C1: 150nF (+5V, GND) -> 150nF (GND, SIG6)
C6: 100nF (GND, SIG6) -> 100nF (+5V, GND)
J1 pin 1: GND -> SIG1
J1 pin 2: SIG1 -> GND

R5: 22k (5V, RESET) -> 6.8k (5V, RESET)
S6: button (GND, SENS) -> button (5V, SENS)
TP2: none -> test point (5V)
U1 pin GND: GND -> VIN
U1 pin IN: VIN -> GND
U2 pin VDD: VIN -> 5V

...

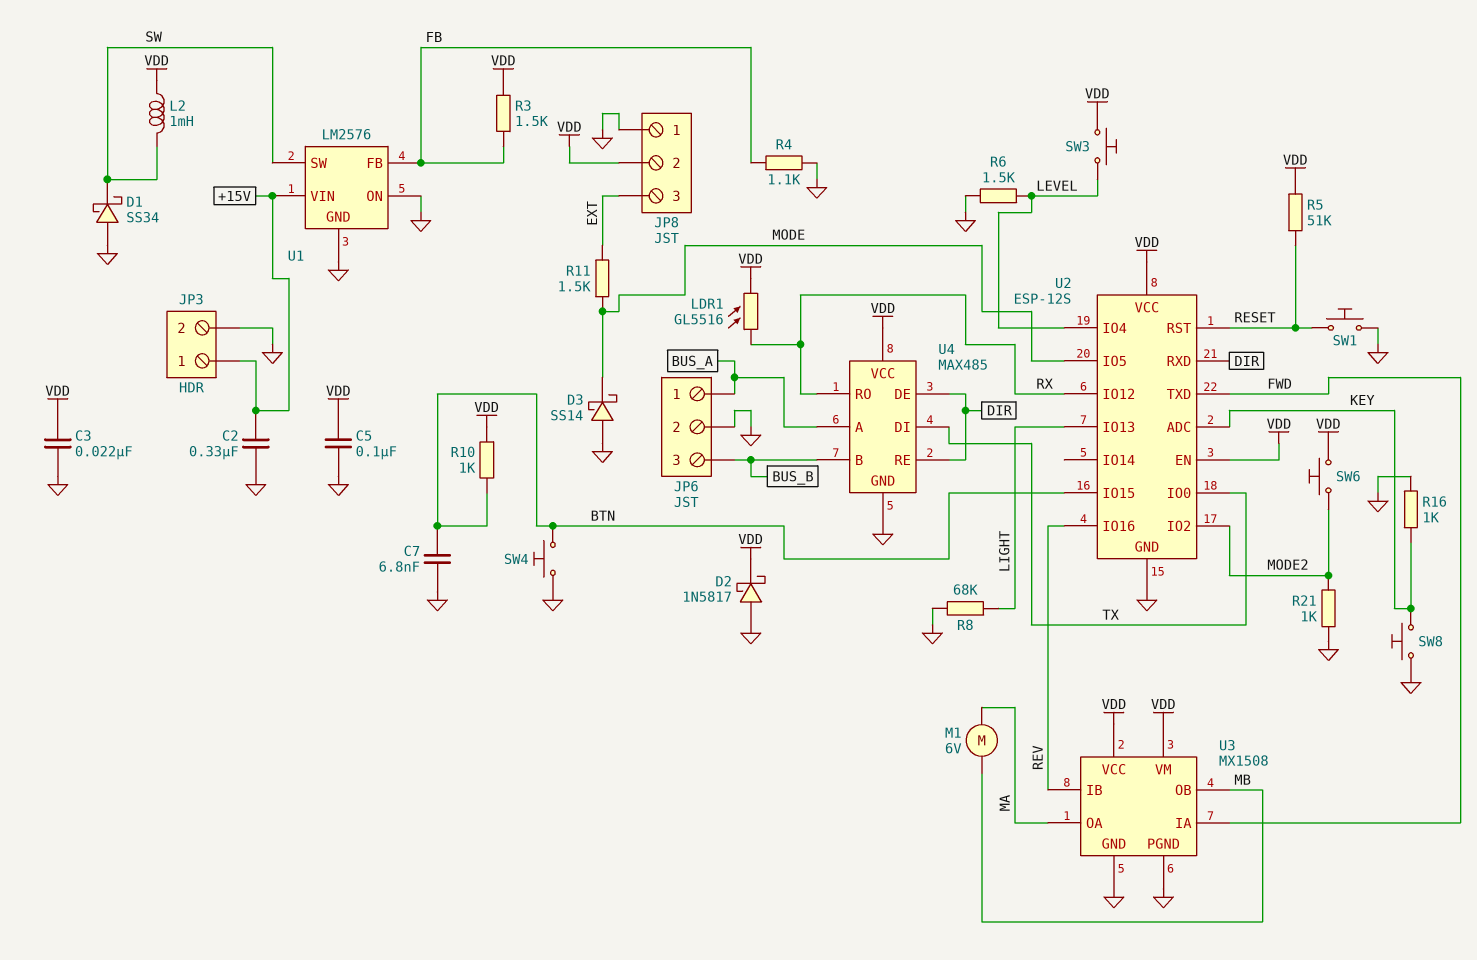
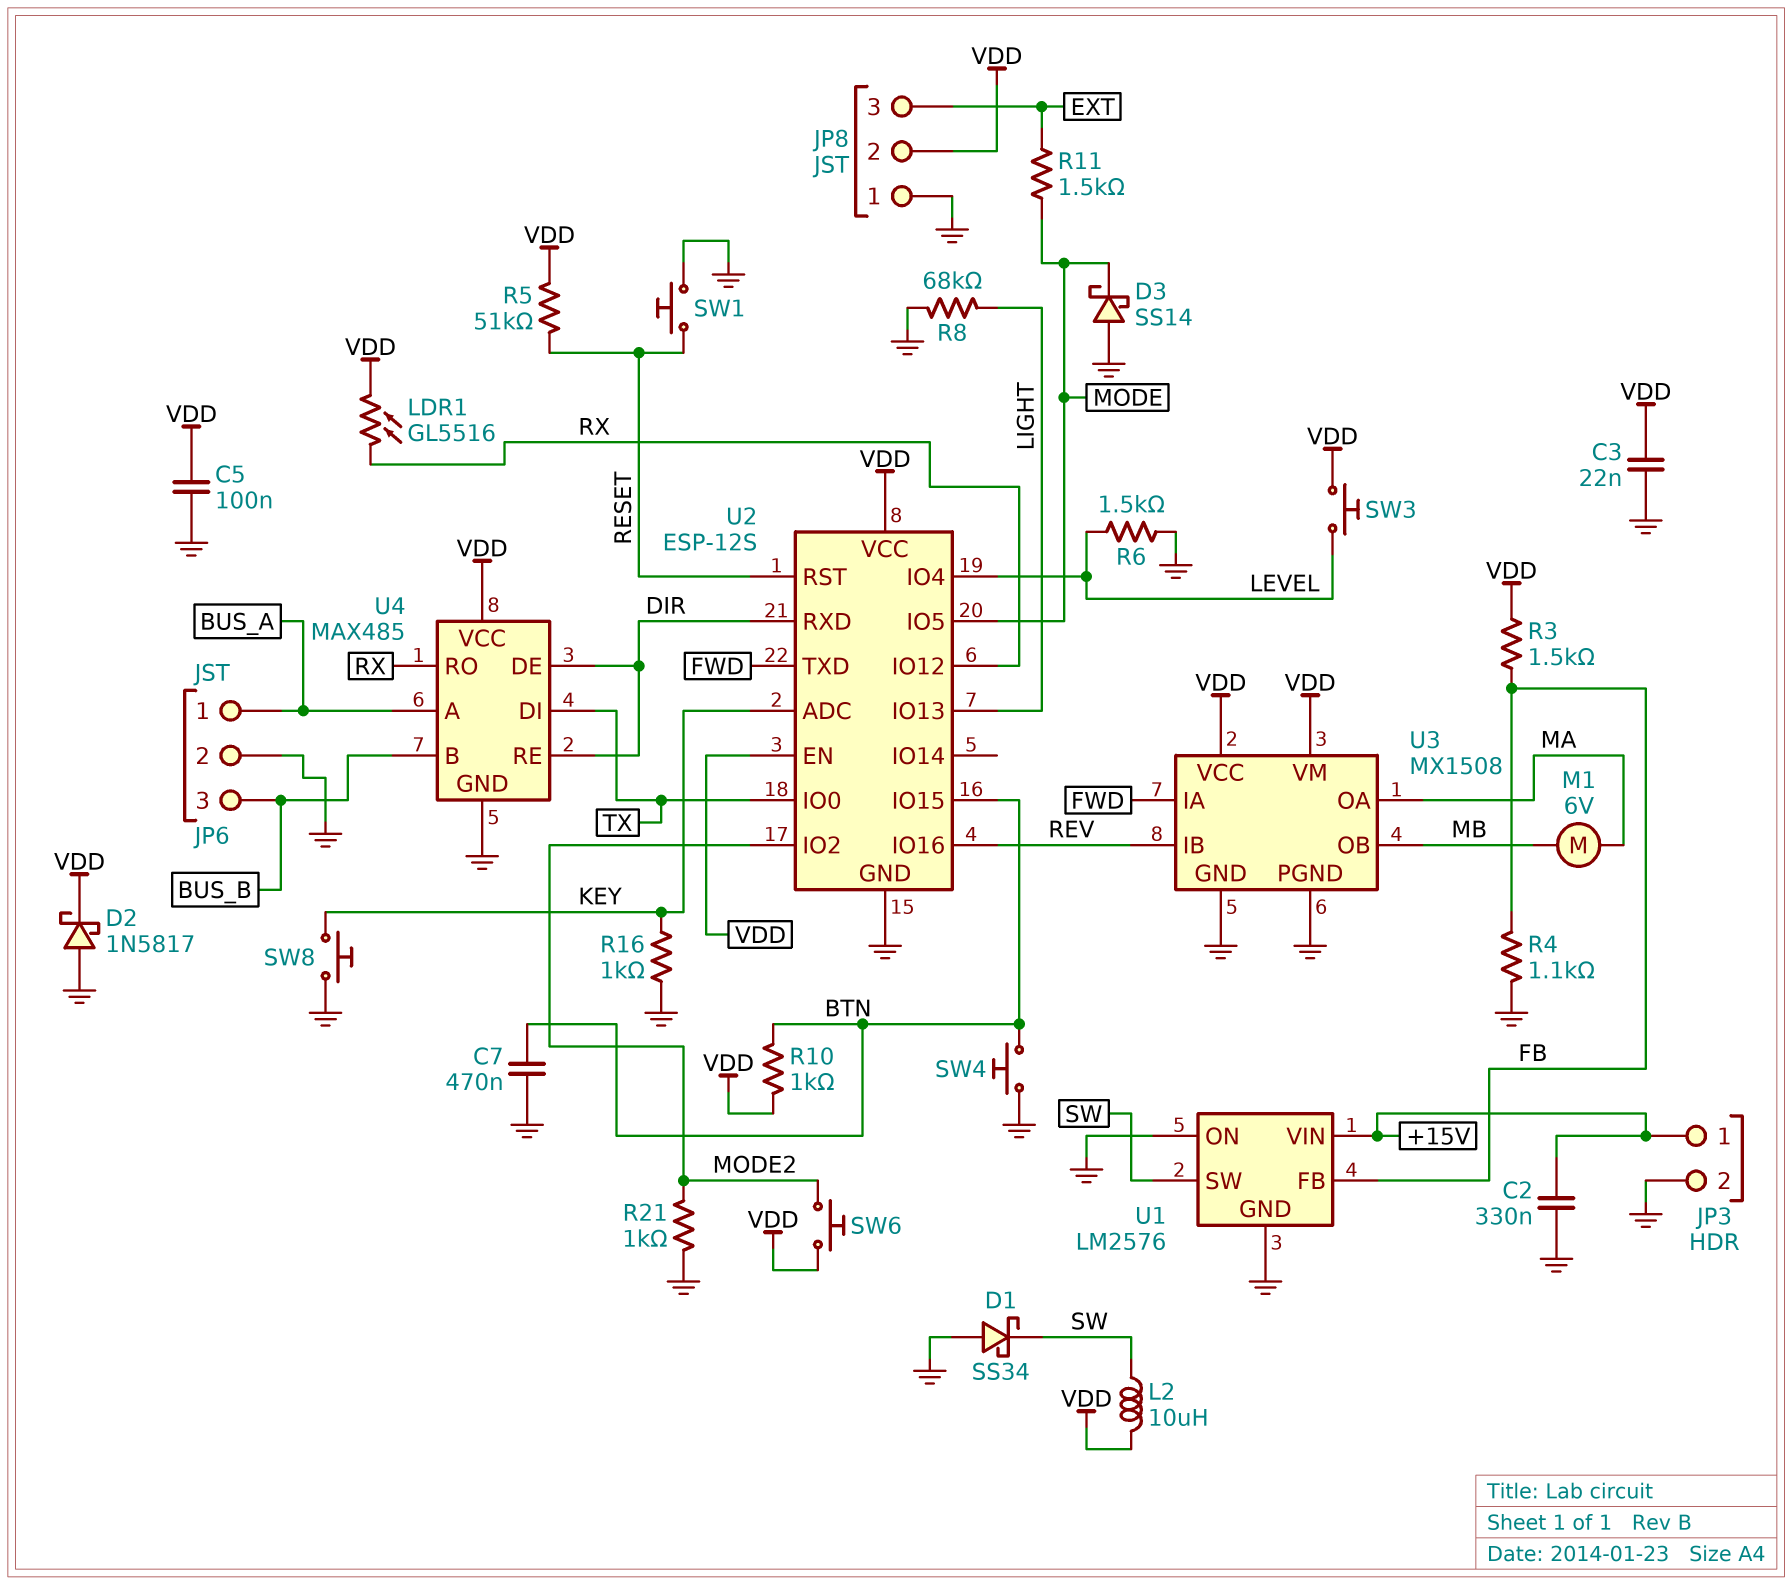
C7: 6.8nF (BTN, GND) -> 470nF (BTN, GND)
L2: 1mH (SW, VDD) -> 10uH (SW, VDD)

▶ _PROBLEM TO WORK ON_: In the records above, the line with "U1 pin GND: GND -> VIN" marks the start and the line with "U2 pin VDD: VIN -> 5V" marks the end; copy that stretch exactly, both lines included, and nothing else.

▶ _ANSWER TO THIS PROBLEM_:
U1 pin GND: GND -> VIN
U1 pin IN: VIN -> GND
U2 pin VDD: VIN -> 5V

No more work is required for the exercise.